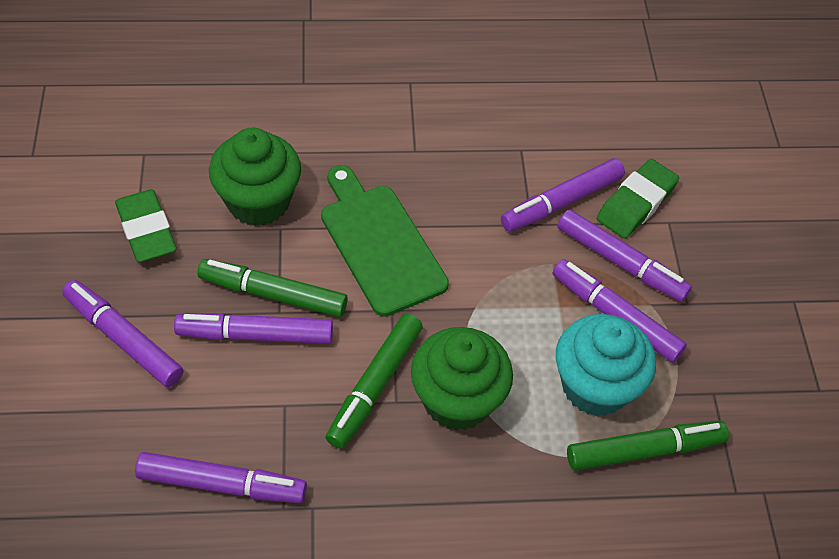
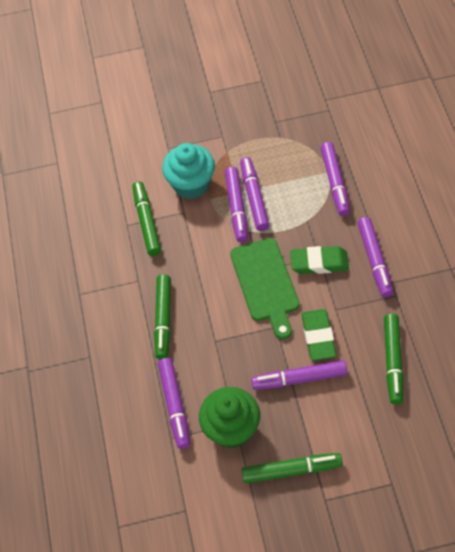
green cupcake: 2 -> 1
green marker: 3 -> 4

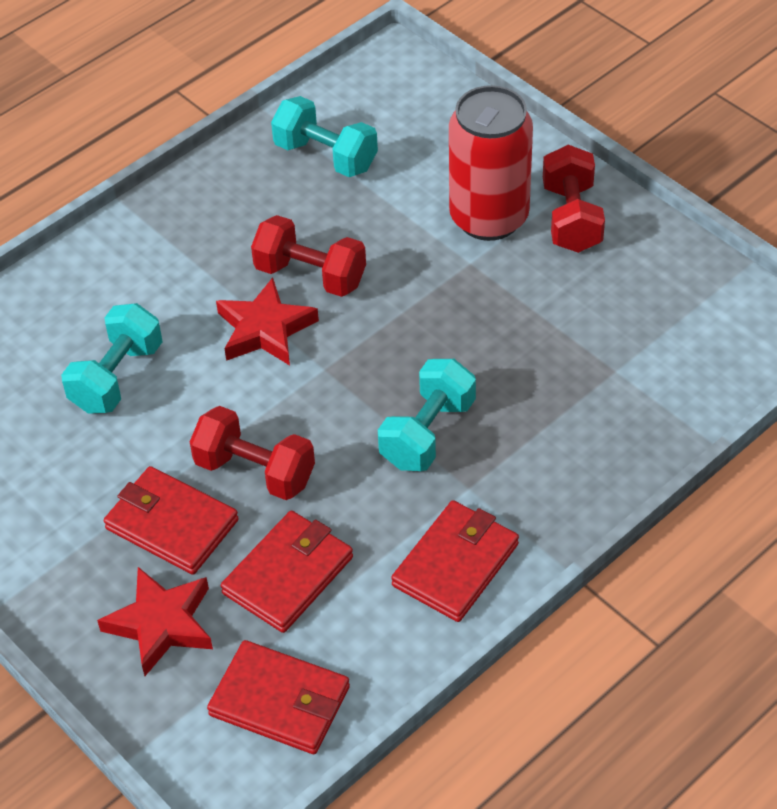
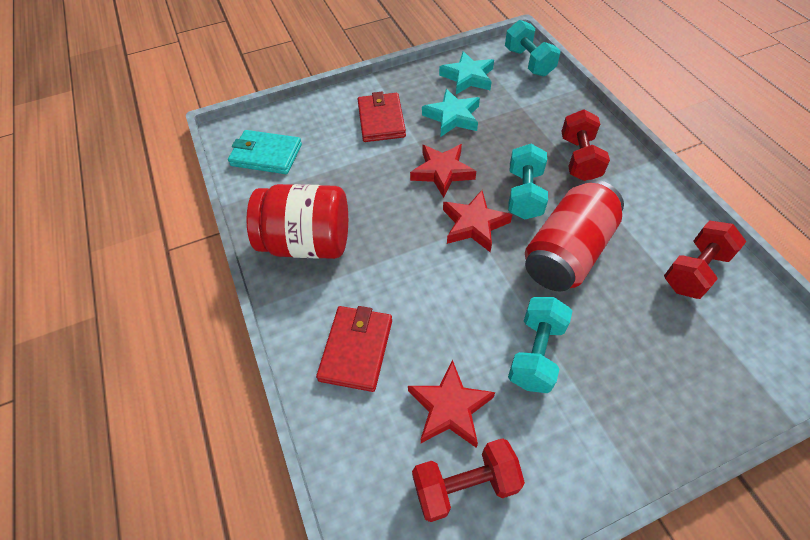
red jar: 0 -> 1
red star: 2 -> 3
red wallet: 4 -> 2
turquoise star: 0 -> 2
turquoise wallet: 0 -> 1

________________

| Exercise objective |
Make an exact copy of every record, pictures excluded.

| Your solution |
green cupcake: 2 -> 1
green marker: 3 -> 4

red jar: 0 -> 1
red star: 2 -> 3
red wallet: 4 -> 2
turquoise star: 0 -> 2
turquoise wallet: 0 -> 1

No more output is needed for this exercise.